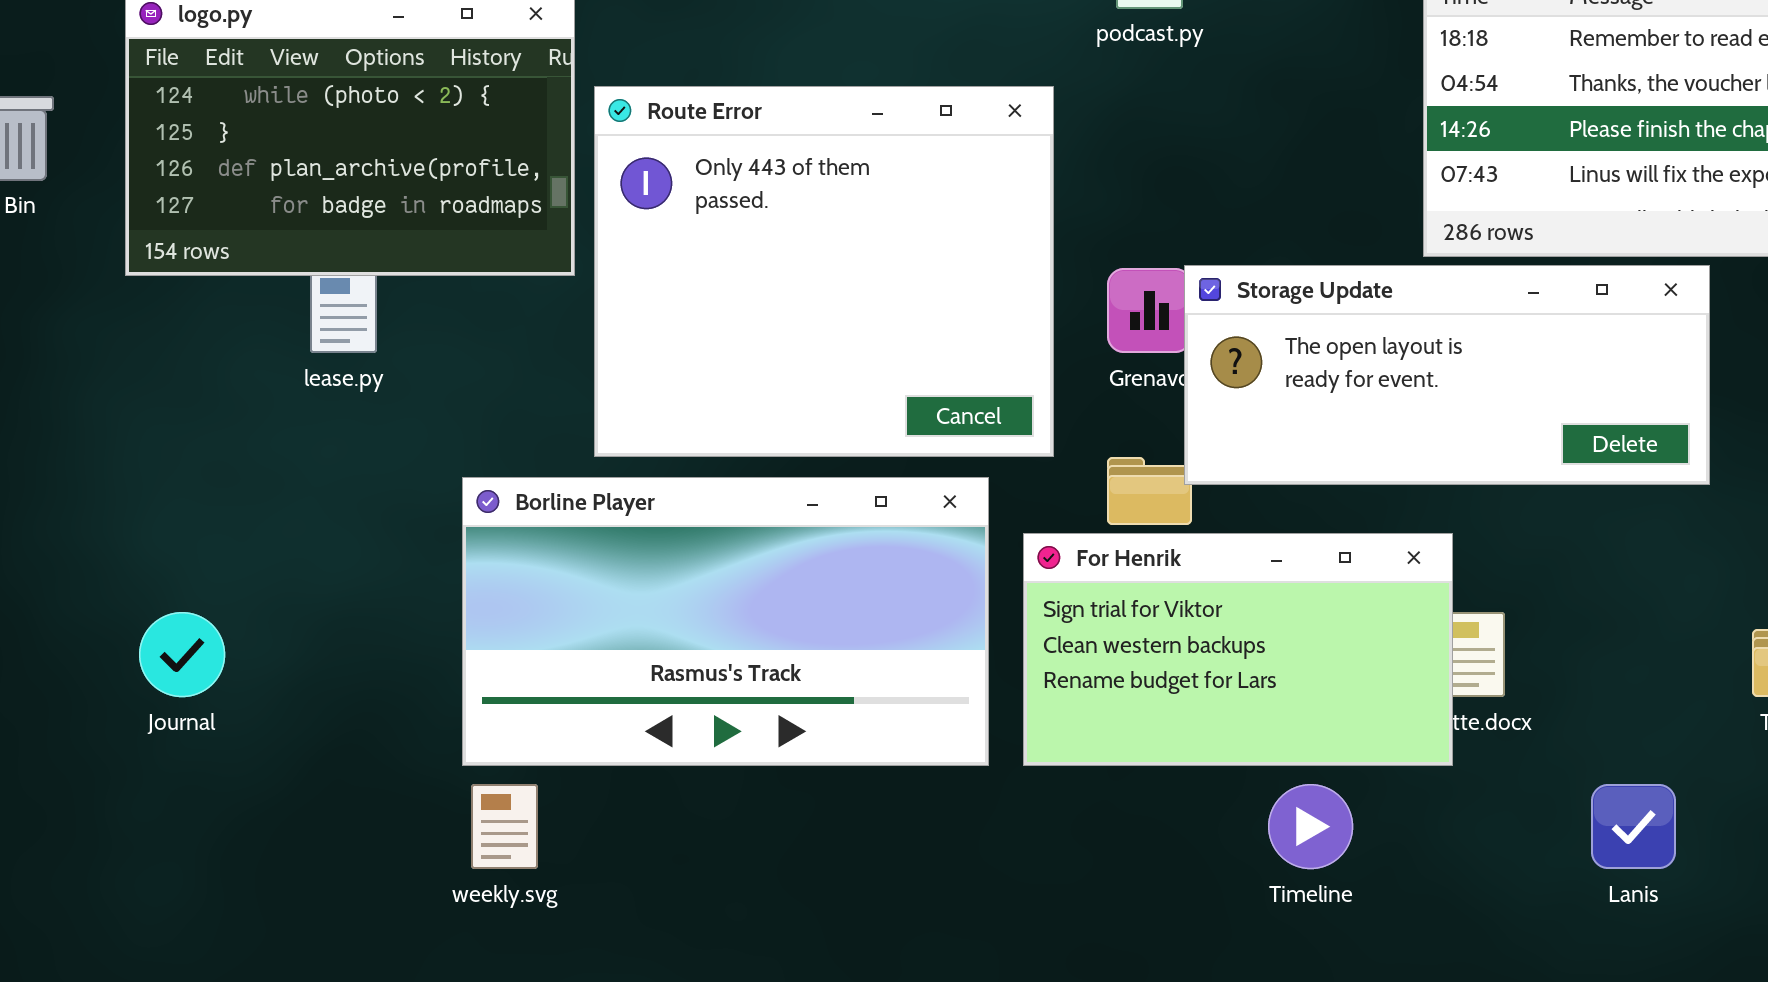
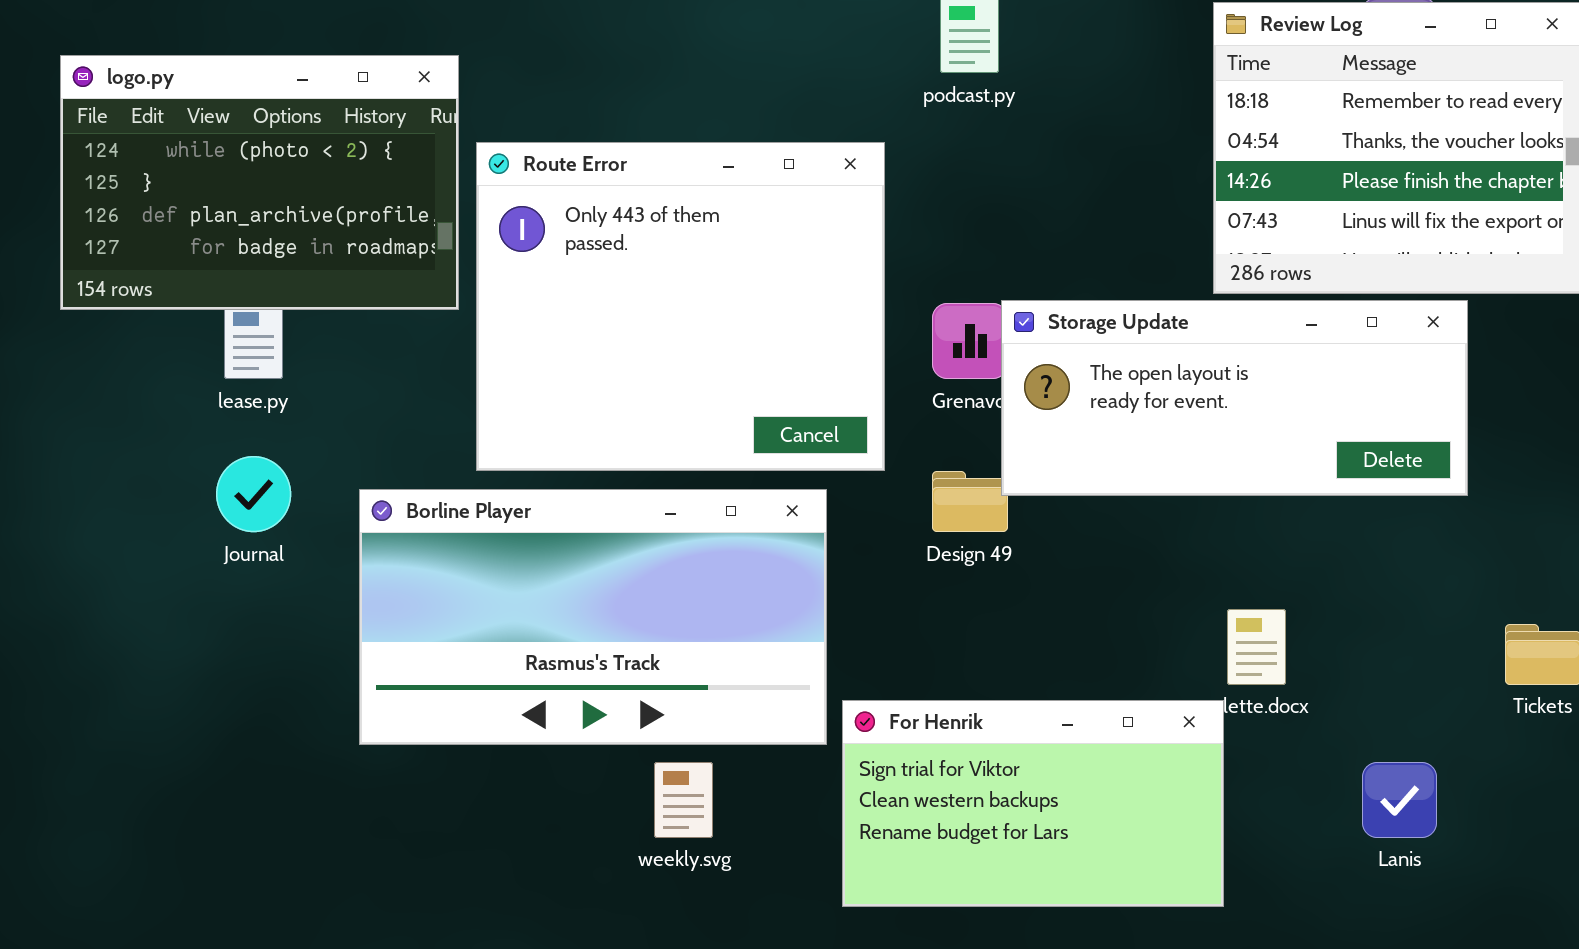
For Henrik: [1023,533,1453,766] -> [842,700,1224,907], moved
Journal: [139,612,225,697] -> [216,456,291,532], moved
weekly.svg: [471,784,538,869] -> [654,762,713,838], moved

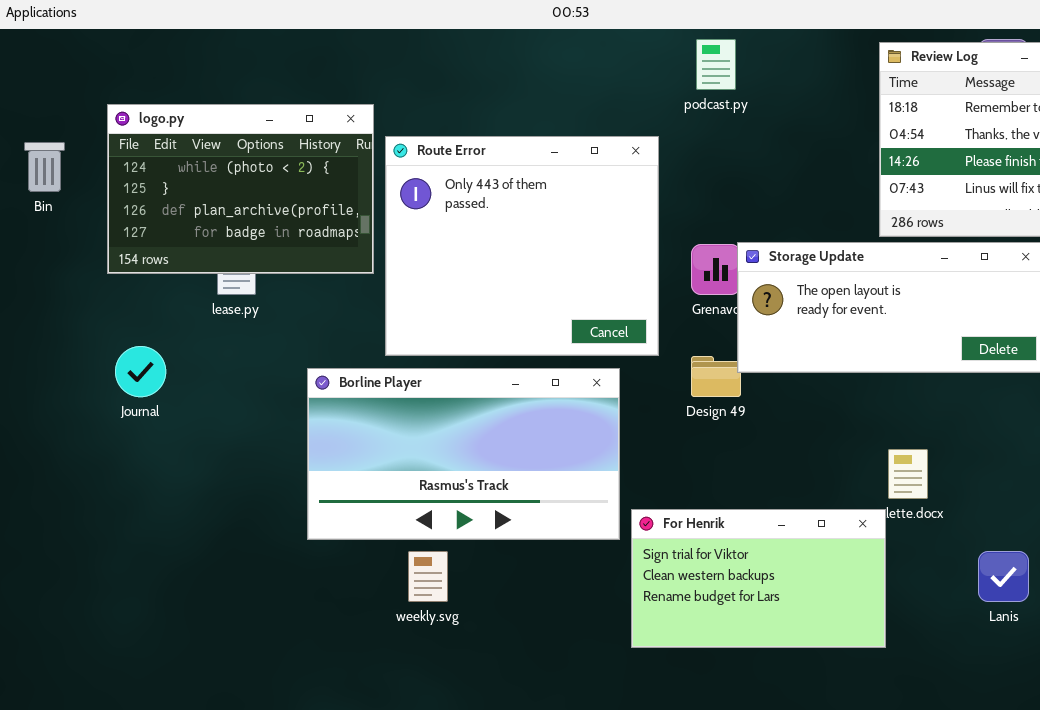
logo.py: [60,55,459,310] -> [107,104,374,274], moved
Journal: [216,456,291,532] -> [115,346,166,397], moved
weekly.svg: [654,762,713,838] -> [408,551,448,602], moved

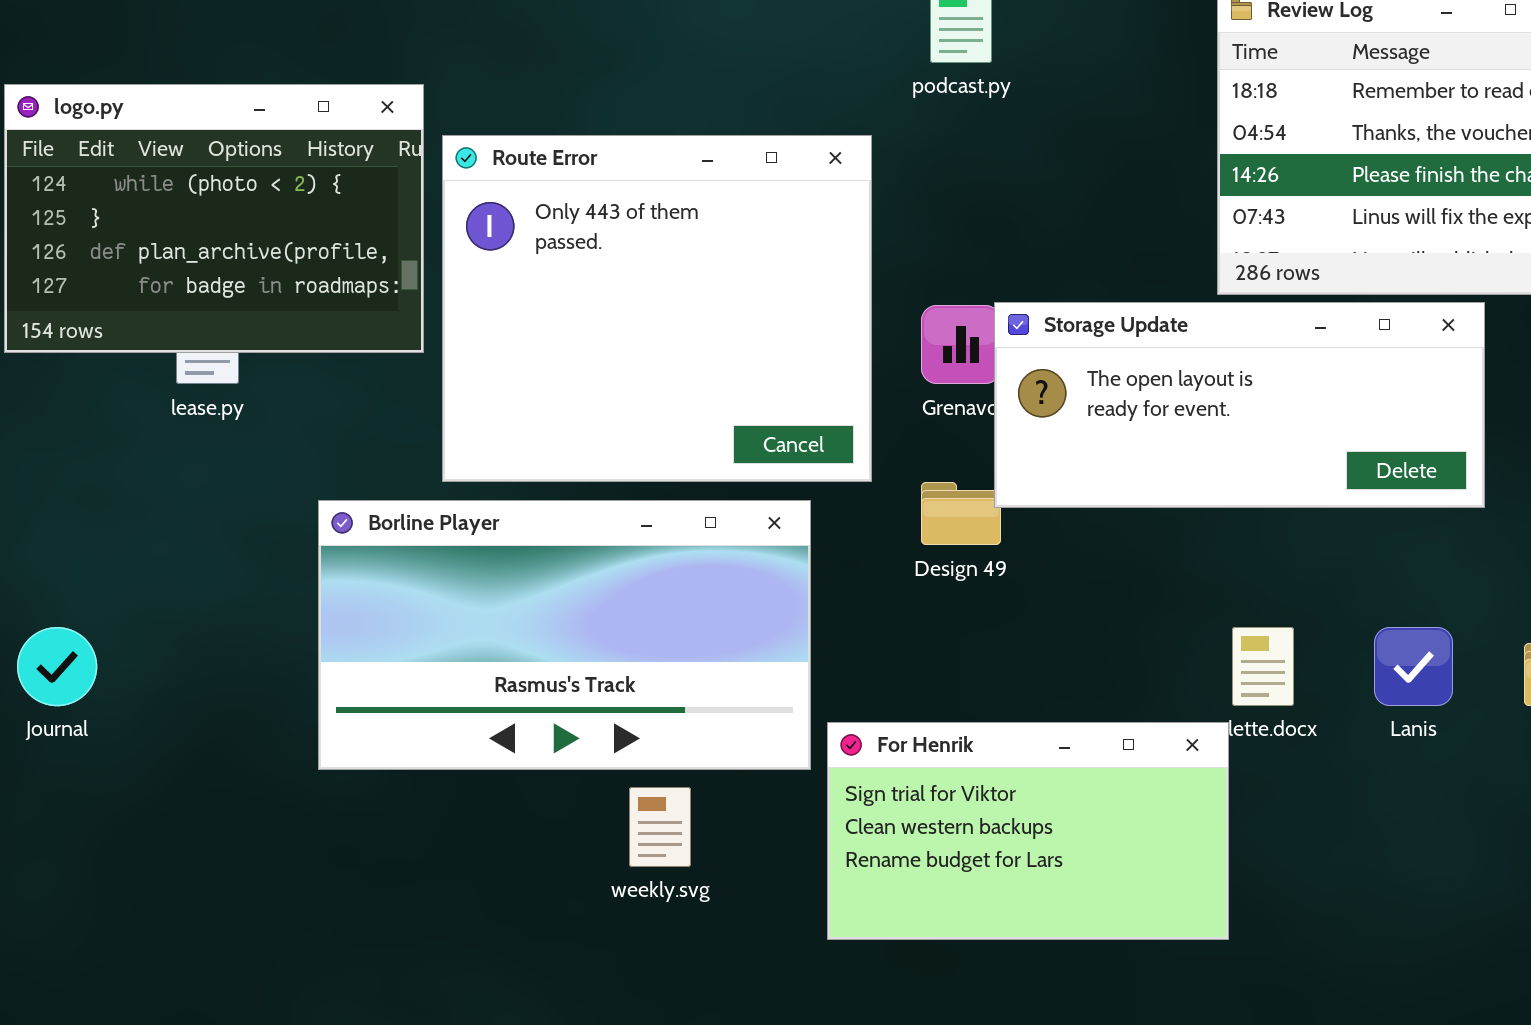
Journal: [115,346,166,397] -> [17,627,97,706], moved
weekly.svg: [408,551,448,602] -> [629,787,691,867], moved
Lanis: [978,551,1029,602] -> [1374,627,1453,706], moved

┄┄┄┄┄┄┄┄┄┄

▶ Exercise brief
Nothing but the lines from the one that contains "logo.py: [60,55,459,310] ->" through the last line of the records belongs in the answer, reproduced exactly, with no pictures.

▶ Output of the exercise
logo.py: [60,55,459,310] -> [107,104,374,274], moved
Journal: [216,456,291,532] -> [115,346,166,397], moved
weekly.svg: [654,762,713,838] -> [408,551,448,602], moved

Journal: [115,346,166,397] -> [17,627,97,706], moved
weekly.svg: [408,551,448,602] -> [629,787,691,867], moved
Lanis: [978,551,1029,602] -> [1374,627,1453,706], moved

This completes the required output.